EXERCISE DETAILS: From the entries below, please output exactly the lines starting at the one containing "orange eraser: 1 -> 0" and ending at the one containing "black cup: 4 -> 3", both included.

Source records:

┌────────

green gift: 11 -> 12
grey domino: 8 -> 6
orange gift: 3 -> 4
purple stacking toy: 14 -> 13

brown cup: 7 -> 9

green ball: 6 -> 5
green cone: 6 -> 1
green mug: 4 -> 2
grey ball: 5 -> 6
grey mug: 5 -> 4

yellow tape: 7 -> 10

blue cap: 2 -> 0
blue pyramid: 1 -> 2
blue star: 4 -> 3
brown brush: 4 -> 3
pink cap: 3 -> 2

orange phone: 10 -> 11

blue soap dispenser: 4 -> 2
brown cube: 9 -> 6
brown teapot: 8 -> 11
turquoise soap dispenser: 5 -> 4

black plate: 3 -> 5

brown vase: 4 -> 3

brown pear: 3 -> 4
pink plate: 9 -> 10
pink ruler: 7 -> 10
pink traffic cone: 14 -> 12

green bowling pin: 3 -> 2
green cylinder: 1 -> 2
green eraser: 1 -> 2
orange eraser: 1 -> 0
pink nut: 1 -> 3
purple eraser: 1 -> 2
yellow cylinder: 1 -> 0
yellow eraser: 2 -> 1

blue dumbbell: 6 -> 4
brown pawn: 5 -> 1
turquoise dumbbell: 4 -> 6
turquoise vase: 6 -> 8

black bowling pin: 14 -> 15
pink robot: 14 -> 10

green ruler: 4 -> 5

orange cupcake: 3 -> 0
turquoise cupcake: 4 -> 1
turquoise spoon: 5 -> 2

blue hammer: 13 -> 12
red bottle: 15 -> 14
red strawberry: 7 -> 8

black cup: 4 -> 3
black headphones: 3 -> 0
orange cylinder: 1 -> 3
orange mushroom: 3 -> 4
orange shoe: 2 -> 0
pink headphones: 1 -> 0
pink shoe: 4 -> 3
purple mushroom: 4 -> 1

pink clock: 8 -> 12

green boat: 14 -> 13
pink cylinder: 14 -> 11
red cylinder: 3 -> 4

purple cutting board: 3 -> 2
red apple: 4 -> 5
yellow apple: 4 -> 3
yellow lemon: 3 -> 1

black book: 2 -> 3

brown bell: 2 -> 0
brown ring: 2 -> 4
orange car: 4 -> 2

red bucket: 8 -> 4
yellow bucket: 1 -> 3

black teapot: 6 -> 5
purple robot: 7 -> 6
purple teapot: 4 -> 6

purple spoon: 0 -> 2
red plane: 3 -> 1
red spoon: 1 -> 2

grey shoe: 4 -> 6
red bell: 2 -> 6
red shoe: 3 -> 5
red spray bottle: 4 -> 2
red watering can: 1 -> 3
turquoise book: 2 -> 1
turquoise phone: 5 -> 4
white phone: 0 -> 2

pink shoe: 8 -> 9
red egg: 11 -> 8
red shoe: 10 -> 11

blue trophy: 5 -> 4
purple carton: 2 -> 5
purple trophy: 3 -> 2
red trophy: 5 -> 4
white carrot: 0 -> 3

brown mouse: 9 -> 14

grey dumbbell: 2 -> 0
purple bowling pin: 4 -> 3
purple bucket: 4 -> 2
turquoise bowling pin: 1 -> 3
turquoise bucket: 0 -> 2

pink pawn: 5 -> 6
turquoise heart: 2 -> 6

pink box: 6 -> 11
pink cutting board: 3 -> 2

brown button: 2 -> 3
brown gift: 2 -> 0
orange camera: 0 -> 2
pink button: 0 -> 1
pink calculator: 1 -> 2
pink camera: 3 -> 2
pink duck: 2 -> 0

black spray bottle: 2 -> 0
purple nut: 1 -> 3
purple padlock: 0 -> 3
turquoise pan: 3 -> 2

└────────

TASK RESULT:
orange eraser: 1 -> 0
pink nut: 1 -> 3
purple eraser: 1 -> 2
yellow cylinder: 1 -> 0
yellow eraser: 2 -> 1

blue dumbbell: 6 -> 4
brown pawn: 5 -> 1
turquoise dumbbell: 4 -> 6
turquoise vase: 6 -> 8

black bowling pin: 14 -> 15
pink robot: 14 -> 10

green ruler: 4 -> 5

orange cupcake: 3 -> 0
turquoise cupcake: 4 -> 1
turquoise spoon: 5 -> 2

blue hammer: 13 -> 12
red bottle: 15 -> 14
red strawberry: 7 -> 8

black cup: 4 -> 3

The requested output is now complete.